What you will do
Transcribe exactly each line of the entries, from the opening line to the line with "BUTTON1 pin SIG: D15 -> none", with both of those lines included.

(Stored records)
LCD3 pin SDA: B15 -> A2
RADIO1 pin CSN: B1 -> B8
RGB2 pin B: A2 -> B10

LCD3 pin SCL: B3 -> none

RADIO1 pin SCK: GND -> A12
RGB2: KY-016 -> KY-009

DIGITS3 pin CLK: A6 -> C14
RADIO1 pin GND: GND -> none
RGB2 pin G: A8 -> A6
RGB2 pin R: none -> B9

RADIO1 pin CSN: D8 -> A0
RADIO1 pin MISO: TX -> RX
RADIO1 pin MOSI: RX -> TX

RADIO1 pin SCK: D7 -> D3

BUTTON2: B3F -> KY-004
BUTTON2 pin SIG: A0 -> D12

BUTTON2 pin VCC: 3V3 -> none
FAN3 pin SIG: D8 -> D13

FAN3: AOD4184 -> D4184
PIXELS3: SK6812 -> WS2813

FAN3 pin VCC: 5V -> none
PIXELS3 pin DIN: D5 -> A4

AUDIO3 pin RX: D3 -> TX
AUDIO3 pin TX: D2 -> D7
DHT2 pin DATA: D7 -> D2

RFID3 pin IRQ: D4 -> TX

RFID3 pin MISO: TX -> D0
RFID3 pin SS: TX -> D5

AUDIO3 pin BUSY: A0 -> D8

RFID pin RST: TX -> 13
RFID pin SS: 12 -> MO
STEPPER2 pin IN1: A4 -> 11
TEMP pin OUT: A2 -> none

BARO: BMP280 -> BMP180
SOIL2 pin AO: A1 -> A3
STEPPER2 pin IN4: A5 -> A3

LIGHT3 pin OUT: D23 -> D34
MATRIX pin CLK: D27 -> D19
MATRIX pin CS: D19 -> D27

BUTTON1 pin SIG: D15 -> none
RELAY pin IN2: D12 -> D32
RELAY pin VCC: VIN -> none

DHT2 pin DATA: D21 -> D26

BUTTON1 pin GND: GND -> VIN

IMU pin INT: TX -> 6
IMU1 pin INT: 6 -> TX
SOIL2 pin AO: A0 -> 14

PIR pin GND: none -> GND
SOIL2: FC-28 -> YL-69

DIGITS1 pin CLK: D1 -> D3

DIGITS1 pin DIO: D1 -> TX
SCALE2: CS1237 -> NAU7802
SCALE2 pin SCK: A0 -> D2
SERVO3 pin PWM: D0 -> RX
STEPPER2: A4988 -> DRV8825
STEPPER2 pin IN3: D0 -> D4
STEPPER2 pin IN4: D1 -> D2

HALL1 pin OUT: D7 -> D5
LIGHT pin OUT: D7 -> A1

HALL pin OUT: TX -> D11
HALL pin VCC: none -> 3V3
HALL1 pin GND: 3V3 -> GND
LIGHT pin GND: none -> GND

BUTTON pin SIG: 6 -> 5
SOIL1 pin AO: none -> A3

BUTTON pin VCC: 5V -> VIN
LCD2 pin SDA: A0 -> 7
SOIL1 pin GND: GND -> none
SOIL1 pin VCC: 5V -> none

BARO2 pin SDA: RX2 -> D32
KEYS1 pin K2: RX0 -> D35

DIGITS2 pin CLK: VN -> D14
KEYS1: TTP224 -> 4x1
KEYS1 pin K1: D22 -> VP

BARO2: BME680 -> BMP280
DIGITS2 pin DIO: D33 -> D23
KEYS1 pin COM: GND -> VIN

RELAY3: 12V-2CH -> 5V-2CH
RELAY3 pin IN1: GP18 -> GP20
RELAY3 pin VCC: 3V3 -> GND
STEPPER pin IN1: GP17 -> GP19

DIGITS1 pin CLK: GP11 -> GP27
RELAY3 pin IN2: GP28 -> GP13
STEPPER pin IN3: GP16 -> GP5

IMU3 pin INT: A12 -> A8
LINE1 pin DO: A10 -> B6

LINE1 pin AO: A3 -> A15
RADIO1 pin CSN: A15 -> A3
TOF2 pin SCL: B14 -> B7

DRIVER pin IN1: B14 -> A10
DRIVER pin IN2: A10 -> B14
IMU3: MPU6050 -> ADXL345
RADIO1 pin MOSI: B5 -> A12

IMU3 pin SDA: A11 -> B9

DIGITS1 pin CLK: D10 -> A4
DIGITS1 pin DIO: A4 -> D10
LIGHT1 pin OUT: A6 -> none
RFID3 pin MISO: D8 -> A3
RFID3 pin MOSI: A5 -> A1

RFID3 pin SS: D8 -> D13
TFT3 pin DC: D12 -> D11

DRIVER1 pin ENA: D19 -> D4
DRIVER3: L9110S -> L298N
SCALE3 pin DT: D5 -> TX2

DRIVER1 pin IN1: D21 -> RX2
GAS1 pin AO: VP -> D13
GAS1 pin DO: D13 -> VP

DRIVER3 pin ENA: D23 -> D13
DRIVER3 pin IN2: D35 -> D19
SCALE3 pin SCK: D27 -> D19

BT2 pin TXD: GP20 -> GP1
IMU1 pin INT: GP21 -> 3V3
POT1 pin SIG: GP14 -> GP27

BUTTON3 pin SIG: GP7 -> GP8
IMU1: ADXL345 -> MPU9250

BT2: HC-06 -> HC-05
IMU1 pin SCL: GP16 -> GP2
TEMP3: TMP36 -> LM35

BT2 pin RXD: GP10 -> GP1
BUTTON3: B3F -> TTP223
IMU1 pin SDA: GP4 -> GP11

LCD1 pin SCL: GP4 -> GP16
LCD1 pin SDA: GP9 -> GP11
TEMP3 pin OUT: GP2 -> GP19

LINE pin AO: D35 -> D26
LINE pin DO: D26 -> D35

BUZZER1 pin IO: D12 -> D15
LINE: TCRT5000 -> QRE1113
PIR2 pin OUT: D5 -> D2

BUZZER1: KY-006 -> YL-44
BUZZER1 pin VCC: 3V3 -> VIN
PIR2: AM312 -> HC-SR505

Reply to the exercise
LCD3 pin SDA: B15 -> A2
RADIO1 pin CSN: B1 -> B8
RGB2 pin B: A2 -> B10

LCD3 pin SCL: B3 -> none

RADIO1 pin SCK: GND -> A12
RGB2: KY-016 -> KY-009

DIGITS3 pin CLK: A6 -> C14
RADIO1 pin GND: GND -> none
RGB2 pin G: A8 -> A6
RGB2 pin R: none -> B9

RADIO1 pin CSN: D8 -> A0
RADIO1 pin MISO: TX -> RX
RADIO1 pin MOSI: RX -> TX

RADIO1 pin SCK: D7 -> D3

BUTTON2: B3F -> KY-004
BUTTON2 pin SIG: A0 -> D12

BUTTON2 pin VCC: 3V3 -> none
FAN3 pin SIG: D8 -> D13

FAN3: AOD4184 -> D4184
PIXELS3: SK6812 -> WS2813

FAN3 pin VCC: 5V -> none
PIXELS3 pin DIN: D5 -> A4

AUDIO3 pin RX: D3 -> TX
AUDIO3 pin TX: D2 -> D7
DHT2 pin DATA: D7 -> D2

RFID3 pin IRQ: D4 -> TX

RFID3 pin MISO: TX -> D0
RFID3 pin SS: TX -> D5

AUDIO3 pin BUSY: A0 -> D8

RFID pin RST: TX -> 13
RFID pin SS: 12 -> MO
STEPPER2 pin IN1: A4 -> 11
TEMP pin OUT: A2 -> none

BARO: BMP280 -> BMP180
SOIL2 pin AO: A1 -> A3
STEPPER2 pin IN4: A5 -> A3

LIGHT3 pin OUT: D23 -> D34
MATRIX pin CLK: D27 -> D19
MATRIX pin CS: D19 -> D27

BUTTON1 pin SIG: D15 -> none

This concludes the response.